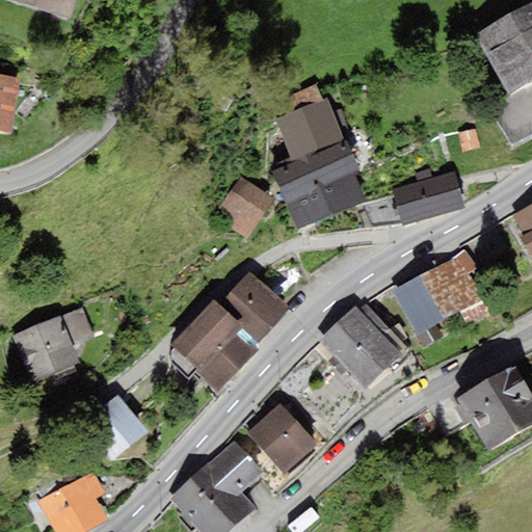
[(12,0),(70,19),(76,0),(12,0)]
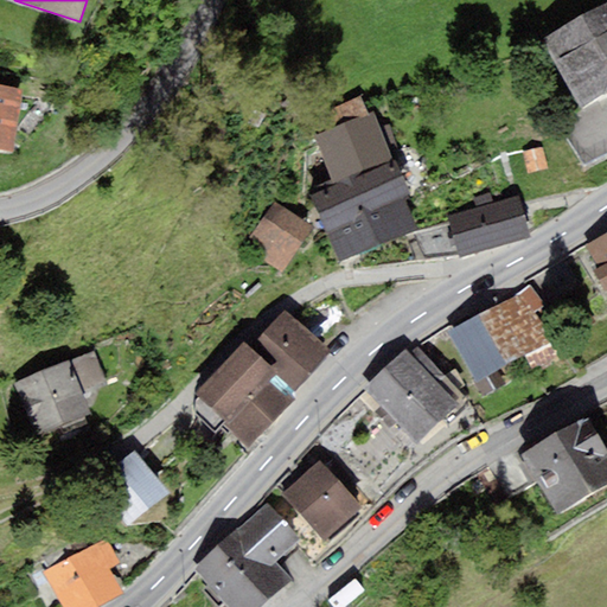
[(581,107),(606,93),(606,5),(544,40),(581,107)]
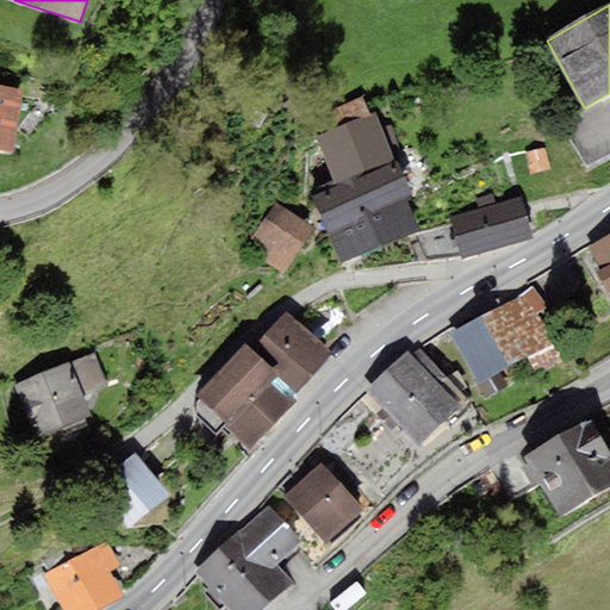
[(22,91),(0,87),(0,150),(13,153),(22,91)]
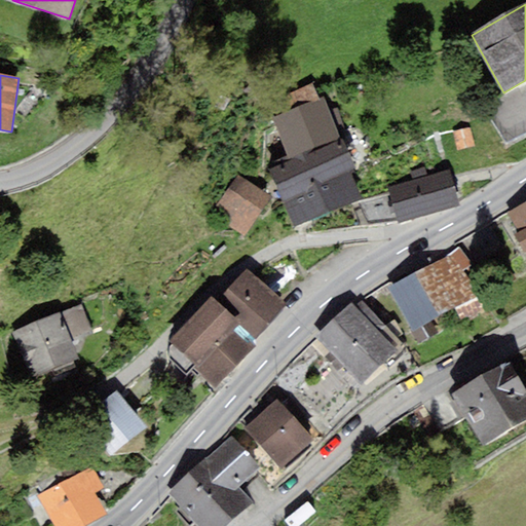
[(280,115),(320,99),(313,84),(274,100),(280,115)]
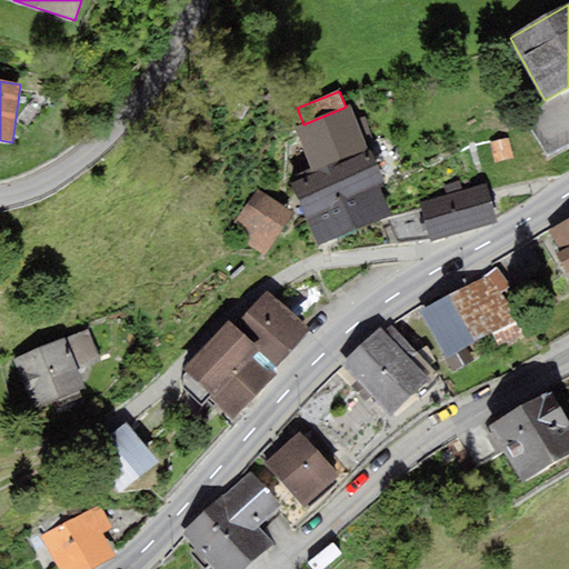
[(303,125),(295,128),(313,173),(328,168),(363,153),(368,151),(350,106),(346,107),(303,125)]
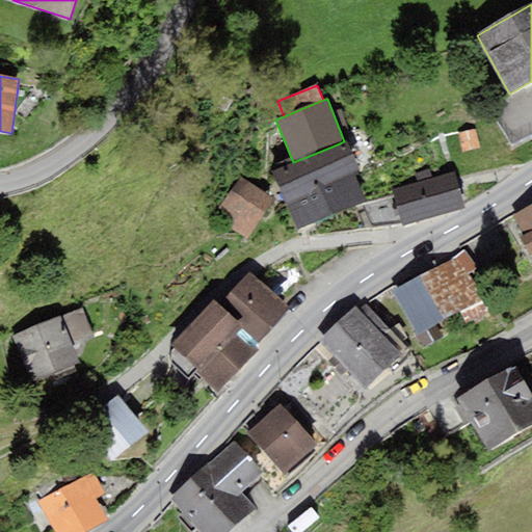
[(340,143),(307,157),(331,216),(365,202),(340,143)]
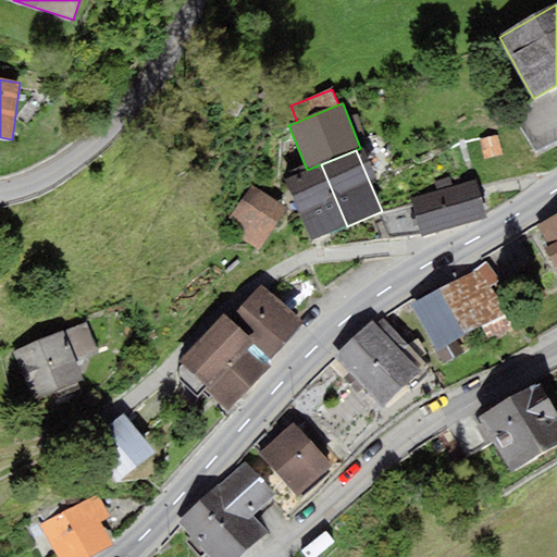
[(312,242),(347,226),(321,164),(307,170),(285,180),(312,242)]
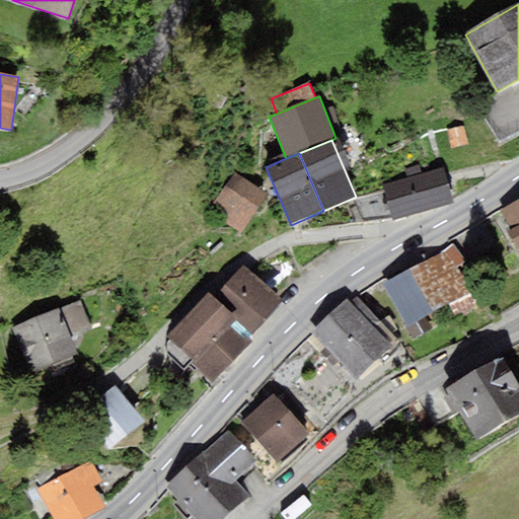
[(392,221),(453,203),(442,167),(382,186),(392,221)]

__ABOUT THIS EXERCISE__
From the first line to the last, retype the data exactly, but omit every image.

__OUTPUT BELOW__
[(12,0),(70,19),(76,0),(12,0)]
[(581,107),(606,93),(606,5),(544,40),(581,107)]
[(22,91),(0,87),(0,150),(13,153),(22,91)]
[(280,115),(320,99),(313,84),(274,100),(280,115)]
[(303,125),(295,128),(313,173),(328,168),(363,153),(368,151),(350,106),(346,107),(303,125)]
[(340,143),(307,157),(331,216),(365,202),(340,143)]
[(312,242),(347,226),(321,164),(307,170),(285,180),(312,242)]
[(392,221),(453,203),(442,167),(382,186),(392,221)]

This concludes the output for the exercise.